INSTRUCTIONS TO FOLLOW
Lines from the one containing "C204: 10uF (+5V, GND)" through the final line of the entries below: reproduce them exactly, all of them and only them.

DATA RECORDS
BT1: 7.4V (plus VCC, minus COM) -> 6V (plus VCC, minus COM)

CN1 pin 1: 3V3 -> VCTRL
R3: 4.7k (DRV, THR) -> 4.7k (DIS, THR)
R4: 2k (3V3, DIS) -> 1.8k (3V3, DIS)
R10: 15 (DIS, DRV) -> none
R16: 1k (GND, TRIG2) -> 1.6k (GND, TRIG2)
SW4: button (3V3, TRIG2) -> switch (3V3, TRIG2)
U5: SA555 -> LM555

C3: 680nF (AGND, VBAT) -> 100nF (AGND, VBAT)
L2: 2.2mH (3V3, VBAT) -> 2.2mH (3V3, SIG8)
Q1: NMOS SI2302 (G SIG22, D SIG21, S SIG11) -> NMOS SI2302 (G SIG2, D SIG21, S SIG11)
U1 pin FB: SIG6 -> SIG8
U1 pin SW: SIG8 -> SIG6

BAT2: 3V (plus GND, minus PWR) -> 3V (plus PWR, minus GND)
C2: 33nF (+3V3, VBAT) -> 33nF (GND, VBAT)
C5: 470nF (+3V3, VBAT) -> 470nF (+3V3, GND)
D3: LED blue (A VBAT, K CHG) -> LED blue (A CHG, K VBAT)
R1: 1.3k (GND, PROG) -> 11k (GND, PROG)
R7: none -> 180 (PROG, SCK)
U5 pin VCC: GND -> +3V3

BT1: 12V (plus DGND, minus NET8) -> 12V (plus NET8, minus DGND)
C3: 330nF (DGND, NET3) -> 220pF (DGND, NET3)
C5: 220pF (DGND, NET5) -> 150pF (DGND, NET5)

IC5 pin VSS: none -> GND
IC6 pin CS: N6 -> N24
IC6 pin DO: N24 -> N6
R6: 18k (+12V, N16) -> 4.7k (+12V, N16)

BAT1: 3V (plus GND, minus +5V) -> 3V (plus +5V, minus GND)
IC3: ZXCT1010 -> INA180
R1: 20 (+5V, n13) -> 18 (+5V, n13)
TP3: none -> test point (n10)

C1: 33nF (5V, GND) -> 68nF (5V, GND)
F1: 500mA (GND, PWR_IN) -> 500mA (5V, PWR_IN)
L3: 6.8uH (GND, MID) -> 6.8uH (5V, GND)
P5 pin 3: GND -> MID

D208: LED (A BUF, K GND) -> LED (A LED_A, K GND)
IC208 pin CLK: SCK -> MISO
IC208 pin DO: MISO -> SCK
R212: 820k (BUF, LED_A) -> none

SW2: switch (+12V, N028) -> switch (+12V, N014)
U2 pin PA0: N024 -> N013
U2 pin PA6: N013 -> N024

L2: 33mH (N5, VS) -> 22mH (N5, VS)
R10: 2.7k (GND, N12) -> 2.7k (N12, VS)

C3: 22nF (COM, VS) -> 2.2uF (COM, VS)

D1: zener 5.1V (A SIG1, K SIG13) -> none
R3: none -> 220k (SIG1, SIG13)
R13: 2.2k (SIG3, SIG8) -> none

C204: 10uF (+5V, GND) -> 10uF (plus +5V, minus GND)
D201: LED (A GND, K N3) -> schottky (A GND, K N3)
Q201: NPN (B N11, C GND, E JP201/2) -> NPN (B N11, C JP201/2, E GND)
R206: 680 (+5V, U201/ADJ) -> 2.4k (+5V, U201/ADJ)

EXPECTED OUTPUT
C204: 10uF (+5V, GND) -> 10uF (plus +5V, minus GND)
D201: LED (A GND, K N3) -> schottky (A GND, K N3)
Q201: NPN (B N11, C GND, E JP201/2) -> NPN (B N11, C JP201/2, E GND)
R206: 680 (+5V, U201/ADJ) -> 2.4k (+5V, U201/ADJ)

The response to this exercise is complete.